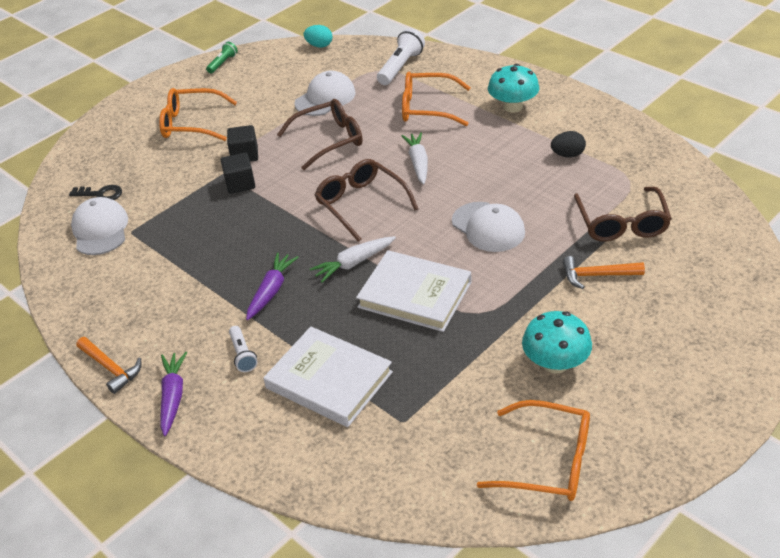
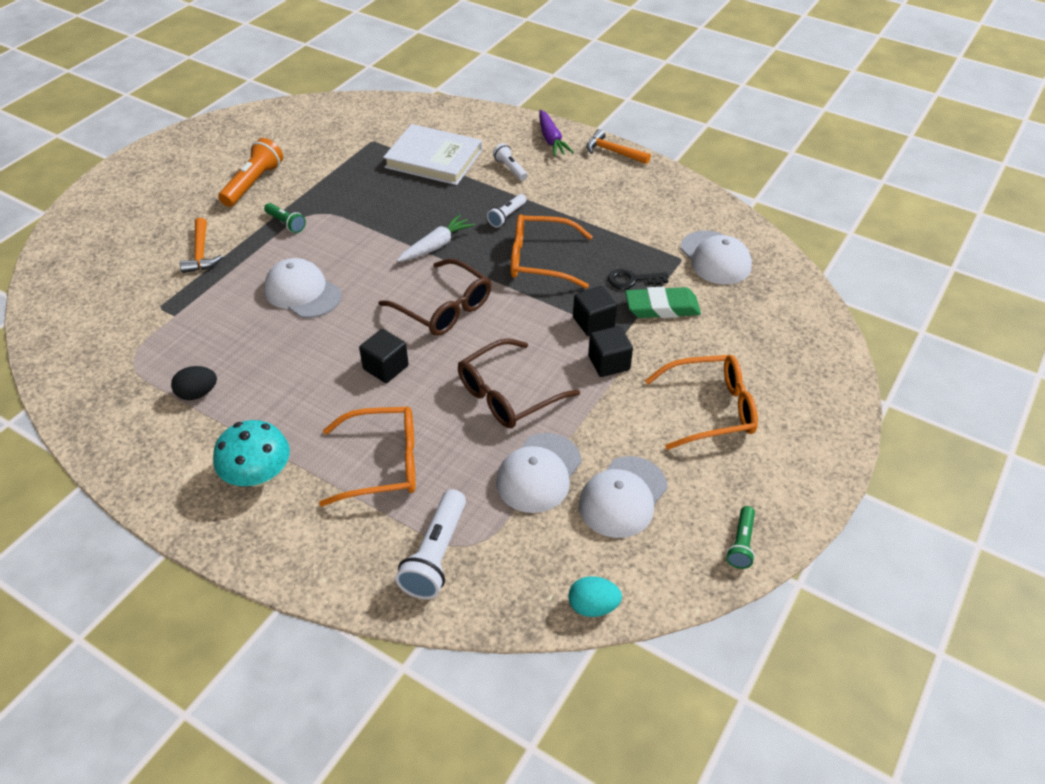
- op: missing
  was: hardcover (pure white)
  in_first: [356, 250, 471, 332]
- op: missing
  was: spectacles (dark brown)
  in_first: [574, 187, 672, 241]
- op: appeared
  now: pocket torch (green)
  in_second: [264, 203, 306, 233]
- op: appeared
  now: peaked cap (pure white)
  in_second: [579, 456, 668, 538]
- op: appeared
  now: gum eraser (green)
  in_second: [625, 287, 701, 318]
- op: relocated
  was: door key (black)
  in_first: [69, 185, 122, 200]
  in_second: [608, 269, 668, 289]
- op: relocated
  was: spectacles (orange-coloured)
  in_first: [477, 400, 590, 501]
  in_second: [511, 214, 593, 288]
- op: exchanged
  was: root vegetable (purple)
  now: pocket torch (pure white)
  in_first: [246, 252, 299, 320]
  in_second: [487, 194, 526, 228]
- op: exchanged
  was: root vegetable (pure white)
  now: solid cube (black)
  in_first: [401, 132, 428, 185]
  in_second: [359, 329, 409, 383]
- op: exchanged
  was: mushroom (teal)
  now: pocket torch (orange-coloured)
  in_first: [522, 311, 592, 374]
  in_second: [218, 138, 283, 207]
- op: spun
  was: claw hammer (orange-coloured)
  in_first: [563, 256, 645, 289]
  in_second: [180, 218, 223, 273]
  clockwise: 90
+---+
» **What to work on**:
Without the pictures, return each entry exactly as given.

» **Answer box**:
- op: missing
  was: hardcover (pure white)
  in_first: [356, 250, 471, 332]
- op: missing
  was: spectacles (dark brown)
  in_first: [574, 187, 672, 241]
- op: appeared
  now: pocket torch (green)
  in_second: [264, 203, 306, 233]
- op: appeared
  now: peaked cap (pure white)
  in_second: [579, 456, 668, 538]
- op: appeared
  now: gum eraser (green)
  in_second: [625, 287, 701, 318]
- op: relocated
  was: door key (black)
  in_first: [69, 185, 122, 200]
  in_second: [608, 269, 668, 289]
- op: relocated
  was: spectacles (orange-coloured)
  in_first: [477, 400, 590, 501]
  in_second: [511, 214, 593, 288]
- op: exchanged
  was: root vegetable (purple)
  now: pocket torch (pure white)
  in_first: [246, 252, 299, 320]
  in_second: [487, 194, 526, 228]
- op: exchanged
  was: root vegetable (pure white)
  now: solid cube (black)
  in_first: [401, 132, 428, 185]
  in_second: [359, 329, 409, 383]
- op: exchanged
  was: mushroom (teal)
  now: pocket torch (orange-coloured)
  in_first: [522, 311, 592, 374]
  in_second: [218, 138, 283, 207]
- op: spun
  was: claw hammer (orange-coloured)
  in_first: [563, 256, 645, 289]
  in_second: [180, 218, 223, 273]
  clockwise: 90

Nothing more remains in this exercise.